_RECORDS SHOWN_:

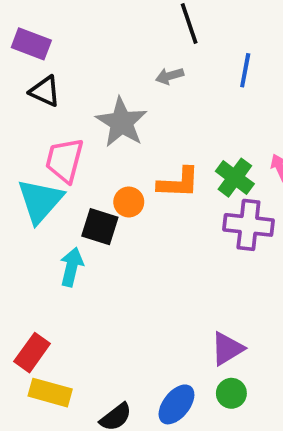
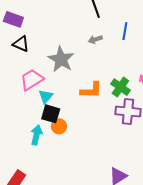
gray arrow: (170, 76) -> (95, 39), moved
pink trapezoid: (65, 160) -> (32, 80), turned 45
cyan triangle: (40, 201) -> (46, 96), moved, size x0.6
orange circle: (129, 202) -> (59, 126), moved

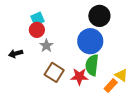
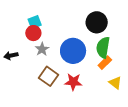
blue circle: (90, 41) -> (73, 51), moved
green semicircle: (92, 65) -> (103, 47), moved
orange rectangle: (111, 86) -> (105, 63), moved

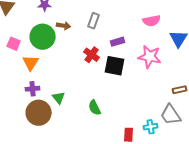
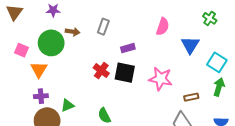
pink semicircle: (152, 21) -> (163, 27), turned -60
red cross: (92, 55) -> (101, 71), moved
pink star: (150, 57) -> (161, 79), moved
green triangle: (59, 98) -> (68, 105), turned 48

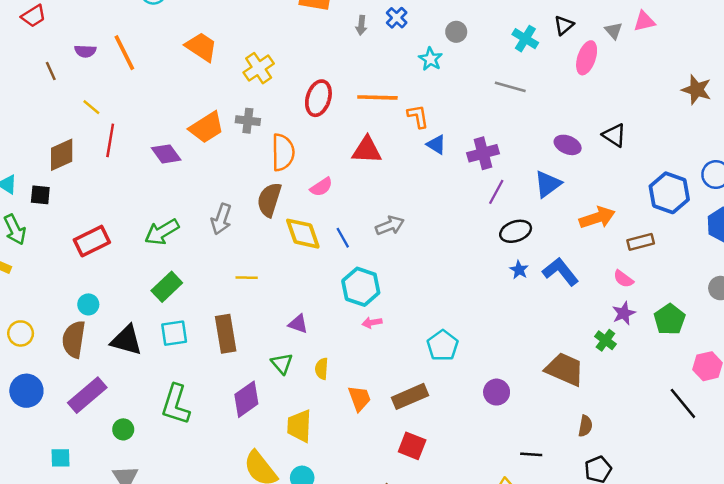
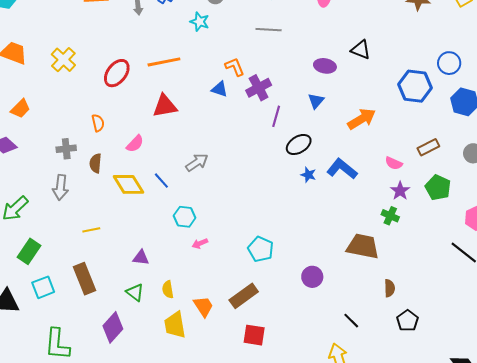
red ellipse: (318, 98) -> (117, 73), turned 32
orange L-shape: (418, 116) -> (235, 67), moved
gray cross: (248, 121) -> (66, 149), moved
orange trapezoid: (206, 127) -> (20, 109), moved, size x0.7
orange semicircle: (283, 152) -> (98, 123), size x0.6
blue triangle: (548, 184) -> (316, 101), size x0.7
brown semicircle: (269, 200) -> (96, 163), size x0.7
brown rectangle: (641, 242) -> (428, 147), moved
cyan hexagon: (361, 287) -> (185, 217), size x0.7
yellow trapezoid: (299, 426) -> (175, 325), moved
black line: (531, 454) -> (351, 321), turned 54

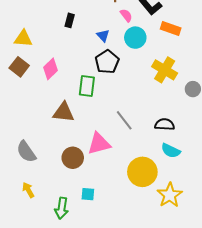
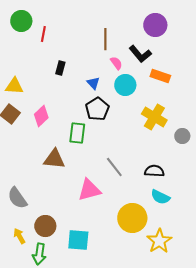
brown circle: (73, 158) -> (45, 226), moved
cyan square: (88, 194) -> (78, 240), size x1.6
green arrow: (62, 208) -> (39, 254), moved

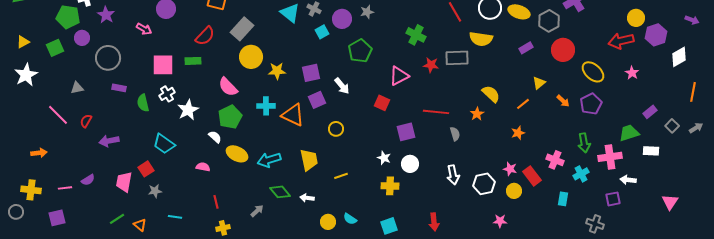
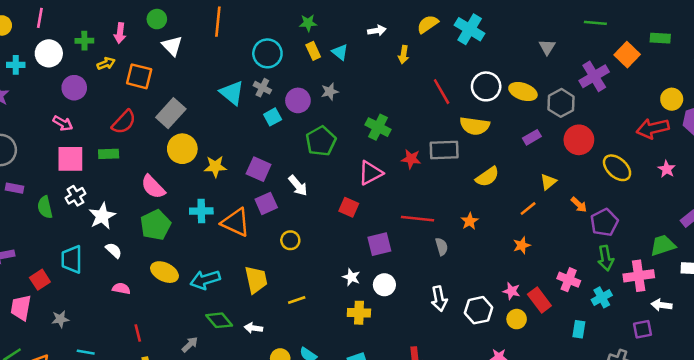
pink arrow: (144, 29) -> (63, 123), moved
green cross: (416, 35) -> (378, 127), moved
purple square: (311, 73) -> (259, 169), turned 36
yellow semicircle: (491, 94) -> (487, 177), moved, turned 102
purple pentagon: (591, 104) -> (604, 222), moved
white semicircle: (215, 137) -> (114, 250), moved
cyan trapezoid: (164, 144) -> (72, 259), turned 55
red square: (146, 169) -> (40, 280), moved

_TO DO_: In the lines above, find the word "green" and copy each line that contains it.

_ANSWER AREA_:
green semicircle: (92, 65) -> (103, 47), moved
green triangle: (59, 98) -> (68, 105), turned 48
green arrow: (62, 208) -> (39, 254), moved
green cross: (416, 35) -> (378, 127), moved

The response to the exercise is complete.